#### MATERIAL PROVIDED
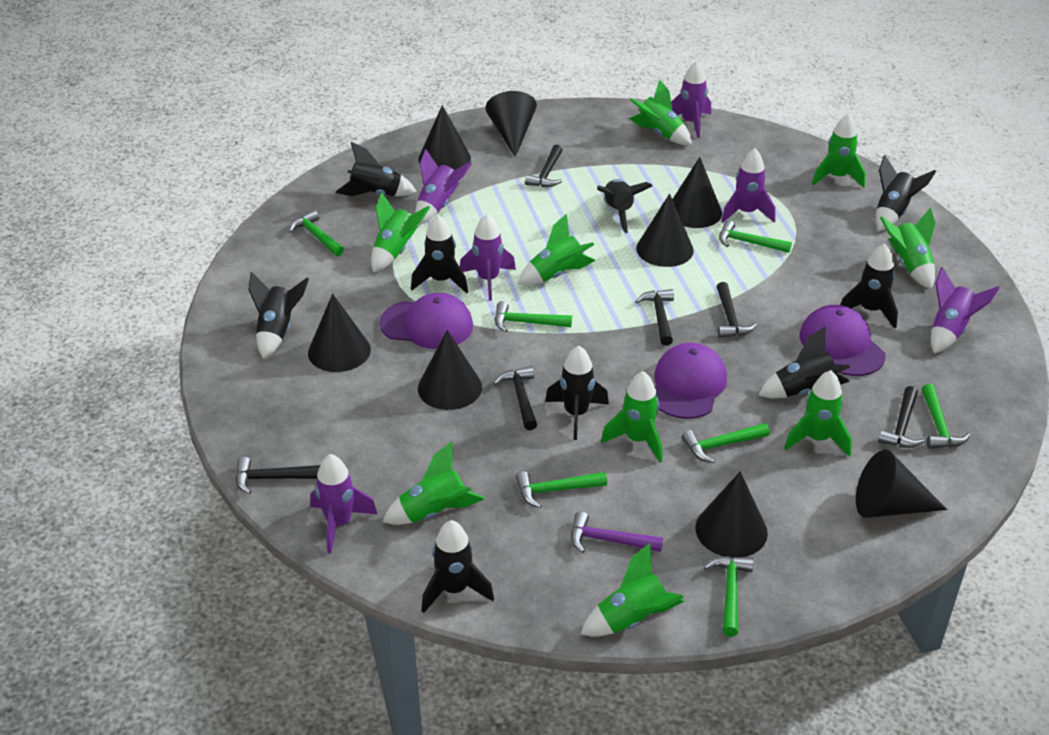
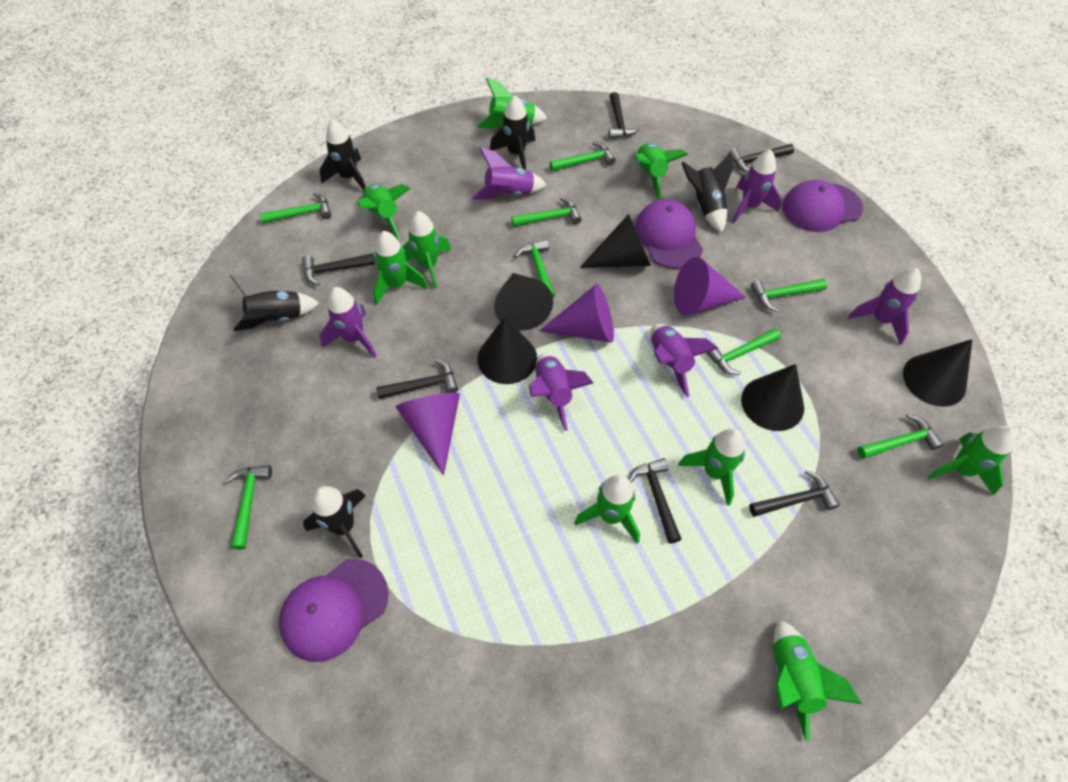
black cone: [308,294,371,372] [418,105,471,170] [418,330,482,410] [486,91,537,157] [636,194,694,267] [672,157,722,228] [695,471,768,558] [856,450,947,518] = 8 -> [477,317,537,384] [494,273,553,331] [580,214,651,268] [741,364,804,431] [903,339,973,407] = 5
black rocket: [249,272,309,359] [336,142,417,196] [411,215,468,294] [421,520,494,613] [545,346,609,440] [597,179,652,233] [759,326,850,398] [840,244,898,329] [876,155,936,231] = 9 -> [230,275,319,331] [303,486,365,558] [319,119,366,190] [490,96,535,170] [682,153,733,233] = 5
green hammer: [289,210,344,256] [495,301,572,332] [516,471,607,508] [682,423,770,463] [704,556,754,637] [719,220,792,253] [922,384,970,449] = 7 -> [225,465,272,550] [260,193,331,224] [511,197,582,227] [515,239,555,298] [550,141,616,171] [706,328,781,375] [751,279,827,312] [857,414,944,459] = 8
purple cone: none = 0 -> [396,393,460,475] [539,284,614,343] [674,257,746,316] = 3
purple hammer: [571,511,663,553] = 1 -> none = 0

#### AIM OF THE EXERCISE
From the entries above, extract only the lines running from the one containing "green hammer: [289,210,344,256]" through the one containing "purple cone: none", inclusive.

#### REPLY TO THE TASK
green hammer: [289,210,344,256] [495,301,572,332] [516,471,607,508] [682,423,770,463] [704,556,754,637] [719,220,792,253] [922,384,970,449] = 7 -> [225,465,272,550] [260,193,331,224] [511,197,582,227] [515,239,555,298] [550,141,616,171] [706,328,781,375] [751,279,827,312] [857,414,944,459] = 8
purple cone: none = 0 -> [396,393,460,475] [539,284,614,343] [674,257,746,316] = 3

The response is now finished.